### Task:
Rewrite all of the entries below, swapping each "onesie" for "romper" and keeping everything else the same.

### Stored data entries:
((

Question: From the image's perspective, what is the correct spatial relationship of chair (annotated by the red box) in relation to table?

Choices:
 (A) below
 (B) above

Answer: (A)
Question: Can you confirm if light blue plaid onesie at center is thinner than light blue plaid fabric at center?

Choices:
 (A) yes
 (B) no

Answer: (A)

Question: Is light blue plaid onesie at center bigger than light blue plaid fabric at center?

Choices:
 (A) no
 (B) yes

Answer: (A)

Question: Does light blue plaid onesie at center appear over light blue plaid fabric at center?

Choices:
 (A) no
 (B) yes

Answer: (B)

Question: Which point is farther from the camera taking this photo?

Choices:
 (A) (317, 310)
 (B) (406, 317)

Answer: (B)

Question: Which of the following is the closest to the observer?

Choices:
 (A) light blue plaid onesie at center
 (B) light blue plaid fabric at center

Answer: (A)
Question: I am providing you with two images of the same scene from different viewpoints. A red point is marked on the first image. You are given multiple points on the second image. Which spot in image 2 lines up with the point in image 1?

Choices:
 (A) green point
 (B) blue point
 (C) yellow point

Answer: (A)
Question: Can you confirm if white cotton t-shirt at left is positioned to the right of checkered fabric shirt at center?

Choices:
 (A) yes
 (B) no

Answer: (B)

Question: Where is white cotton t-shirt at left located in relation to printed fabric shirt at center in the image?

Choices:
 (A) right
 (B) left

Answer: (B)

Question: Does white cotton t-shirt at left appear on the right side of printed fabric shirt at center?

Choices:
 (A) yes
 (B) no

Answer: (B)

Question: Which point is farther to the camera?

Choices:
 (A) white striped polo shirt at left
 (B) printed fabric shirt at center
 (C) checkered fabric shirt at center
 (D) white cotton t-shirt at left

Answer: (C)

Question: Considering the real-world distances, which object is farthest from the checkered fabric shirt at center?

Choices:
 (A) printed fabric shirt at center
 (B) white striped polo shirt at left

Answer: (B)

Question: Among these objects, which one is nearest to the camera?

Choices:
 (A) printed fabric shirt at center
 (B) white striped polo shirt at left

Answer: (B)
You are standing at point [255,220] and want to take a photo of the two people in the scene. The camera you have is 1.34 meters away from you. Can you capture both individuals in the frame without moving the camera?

))

### Exercise result:
Question: From the image's perspective, what is the correct spatial relationship of chair (annotated by the red box) in relation to table?

Choices:
 (A) below
 (B) above

Answer: (A)
Question: Can you confirm if light blue plaid romper at center is thinner than light blue plaid fabric at center?

Choices:
 (A) yes
 (B) no

Answer: (A)

Question: Is light blue plaid romper at center bigger than light blue plaid fabric at center?

Choices:
 (A) no
 (B) yes

Answer: (A)

Question: Does light blue plaid romper at center appear over light blue plaid fabric at center?

Choices:
 (A) no
 (B) yes

Answer: (B)

Question: Which point is farther from the camera taking this photo?

Choices:
 (A) (317, 310)
 (B) (406, 317)

Answer: (B)

Question: Which of the following is the closest to the observer?

Choices:
 (A) light blue plaid romper at center
 (B) light blue plaid fabric at center

Answer: (A)
Question: I am providing you with two images of the same scene from different viewpoints. A red point is marked on the first image. You are given multiple points on the second image. Which spot in image 2 lines up with the point in image 1?

Choices:
 (A) green point
 (B) blue point
 (C) yellow point

Answer: (A)
Question: Can you confirm if white cotton t-shirt at left is positioned to the right of checkered fabric shirt at center?

Choices:
 (A) yes
 (B) no

Answer: (B)

Question: Where is white cotton t-shirt at left located in relation to printed fabric shirt at center in the image?

Choices:
 (A) right
 (B) left

Answer: (B)

Question: Does white cotton t-shirt at left appear on the right side of printed fabric shirt at center?

Choices:
 (A) yes
 (B) no

Answer: (B)

Question: Which point is farther to the camera?

Choices:
 (A) white striped polo shirt at left
 (B) printed fabric shirt at center
 (C) checkered fabric shirt at center
 (D) white cotton t-shirt at left

Answer: (C)

Question: Considering the real-world distances, which object is farthest from the checkered fabric shirt at center?

Choices:
 (A) printed fabric shirt at center
 (B) white striped polo shirt at left

Answer: (B)

Question: Among these objects, which one is nearest to the camera?

Choices:
 (A) printed fabric shirt at center
 (B) white striped polo shirt at left

Answer: (B)
You are standing at point [255,220] and want to take a photo of the two people in the scene. The camera you have is 1.34 meters away from you. Can you capture both individuals in the frame without moving the camera?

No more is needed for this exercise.